Change listing data
[Start of section]

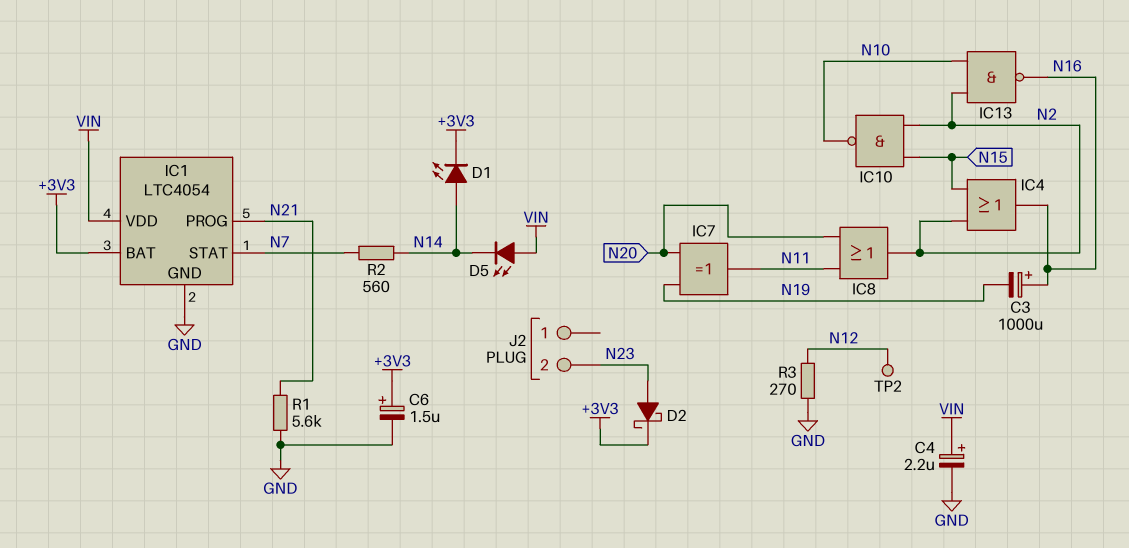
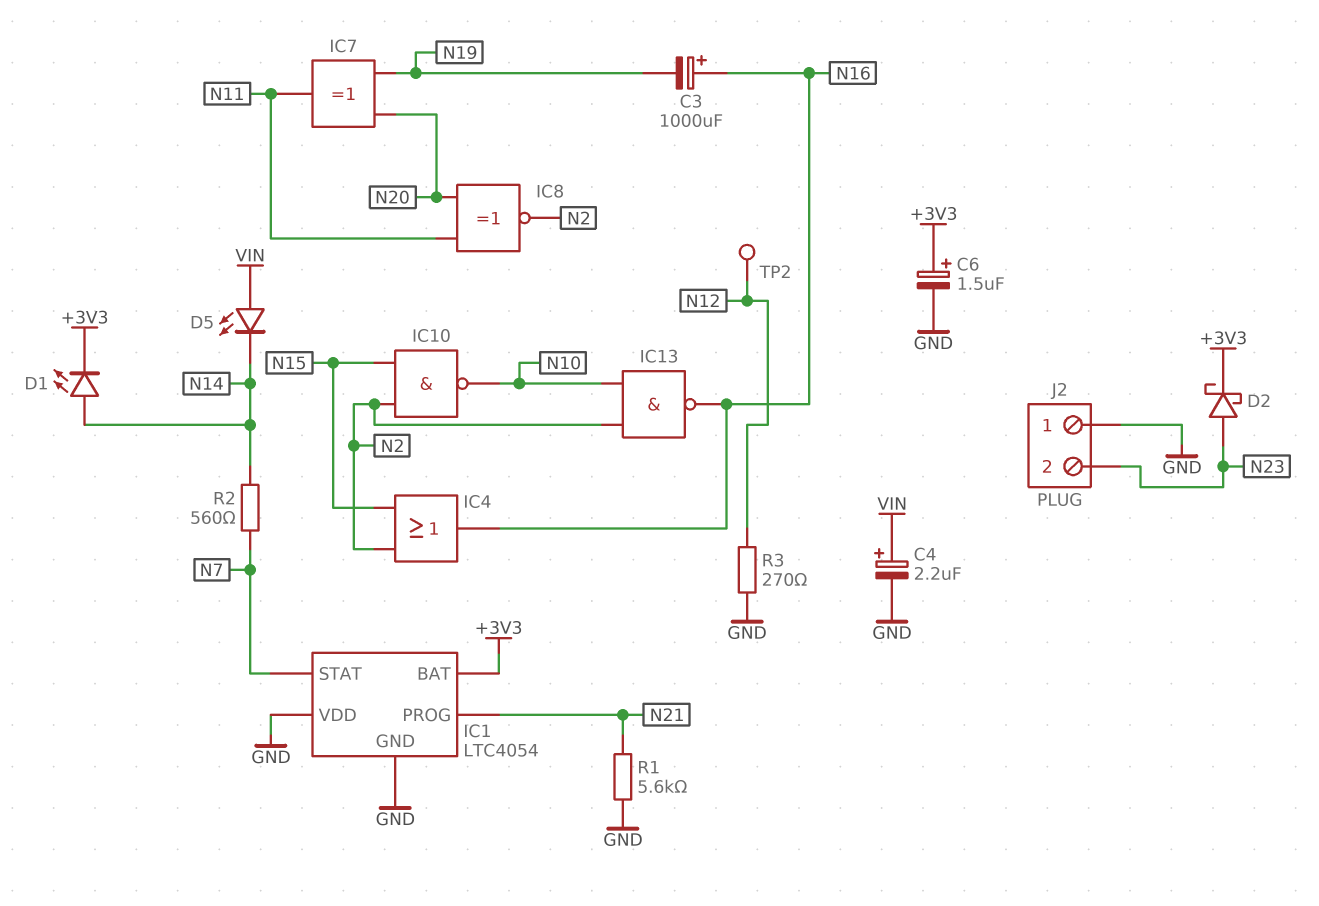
IC1 pin VDD: VIN -> GND
IC8: OR (in N11, in N20, out N2) -> XNOR (in N11, in N20, out N2)
J2 pin 1: none -> GND

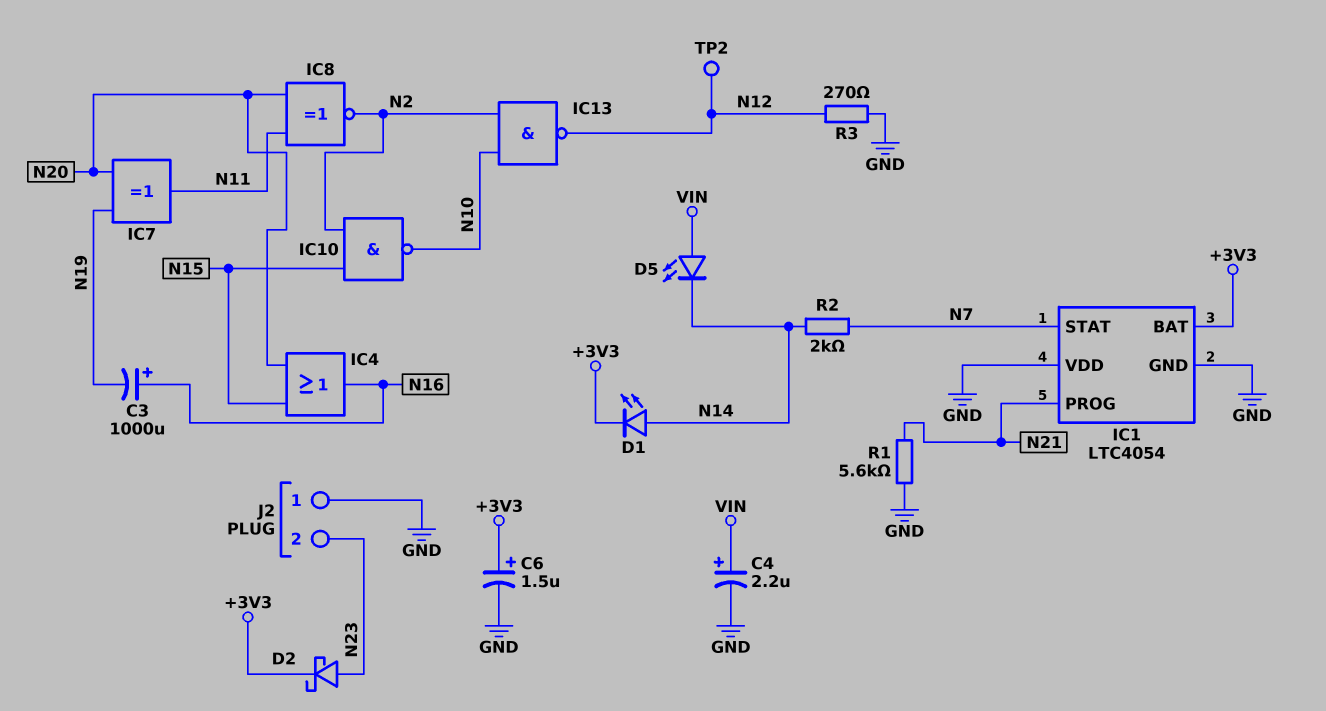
IC4: OR (in N2, in N15, out N16) -> OR (in N15, in N20, out N16)
IC13: NAND (in N2, in N10, out N16) -> NAND (in N2, in N10, out N12)
R2: 560 (N7, N14) -> 2k (N7, N14)

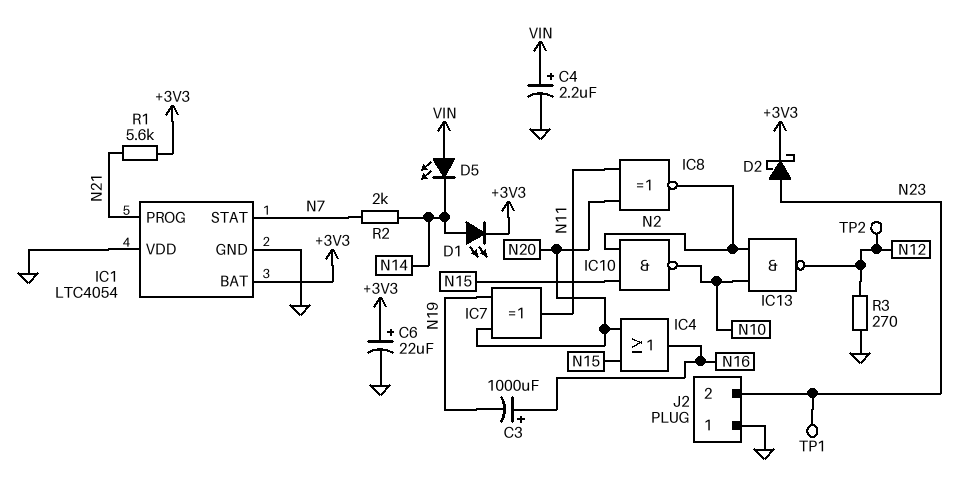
C6: 1.5uF (plus +3V3, minus GND) -> 22uF (plus +3V3, minus GND)
R1: 5.6k (GND, N21) -> 5.6k (+3V3, N21)
TP1: none -> test point (N23)

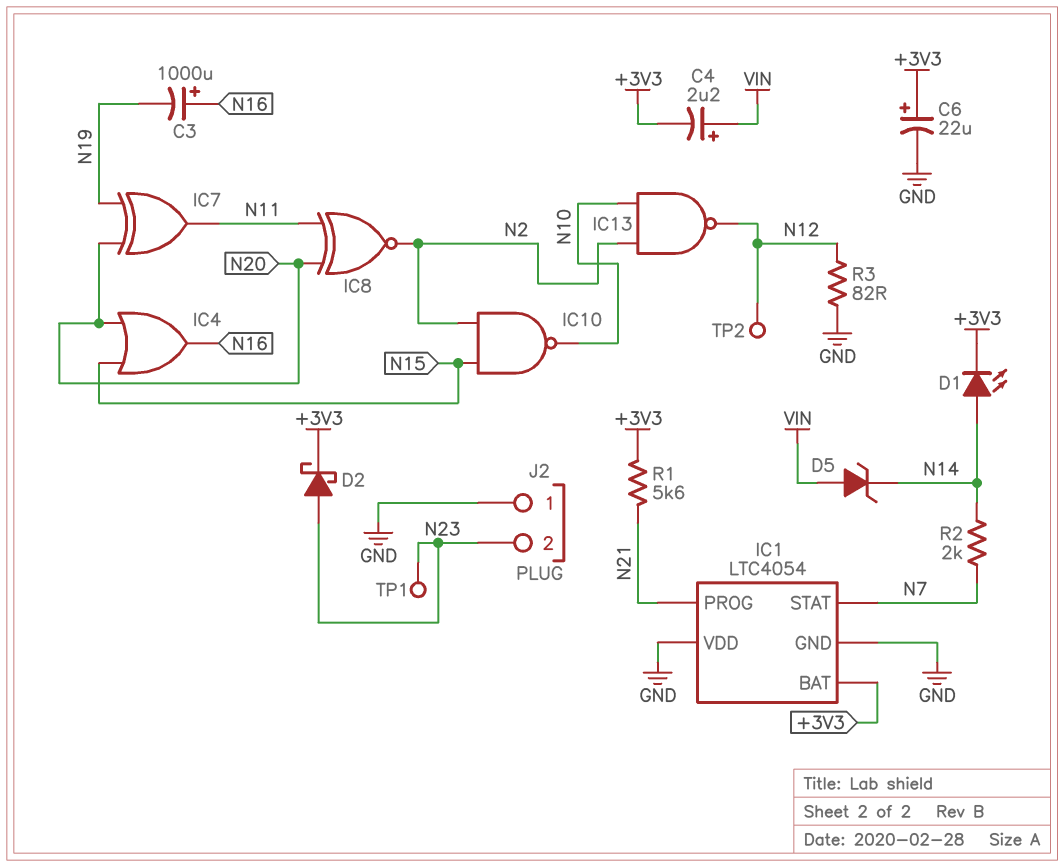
C4: 2.2uF (plus VIN, minus GND) -> 2.2uF (plus VIN, minus +3V3)
D5: LED (A VIN, K N14) -> zener (A VIN, K N14)
R3: 270 (GND, N12) -> 82 (GND, N12)

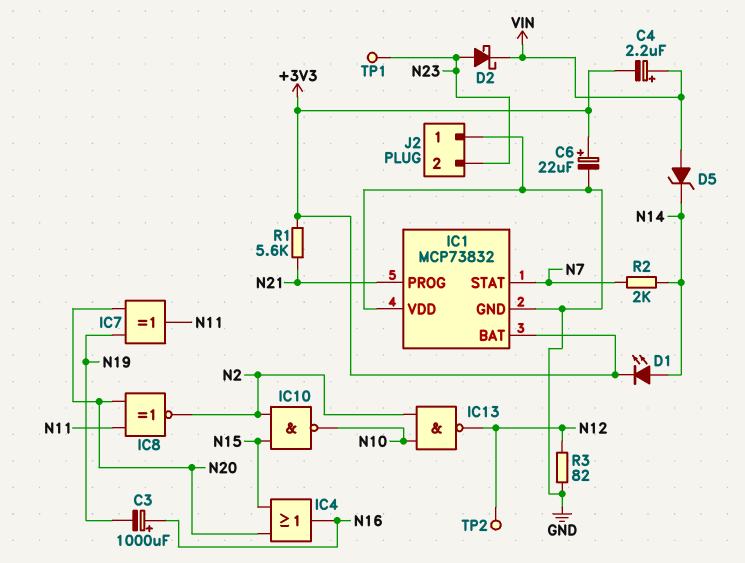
D2: schottky (A N23, K +3V3) -> schottky (A N23, K VIN)
IC1: LTC4054 -> MCP73832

[End of section]

Find the word "minus" in the records. Copy every line it appears in.

C6: 1.5uF (plus +3V3, minus GND) -> 22uF (plus +3V3, minus GND)
C4: 2.2uF (plus VIN, minus GND) -> 2.2uF (plus VIN, minus +3V3)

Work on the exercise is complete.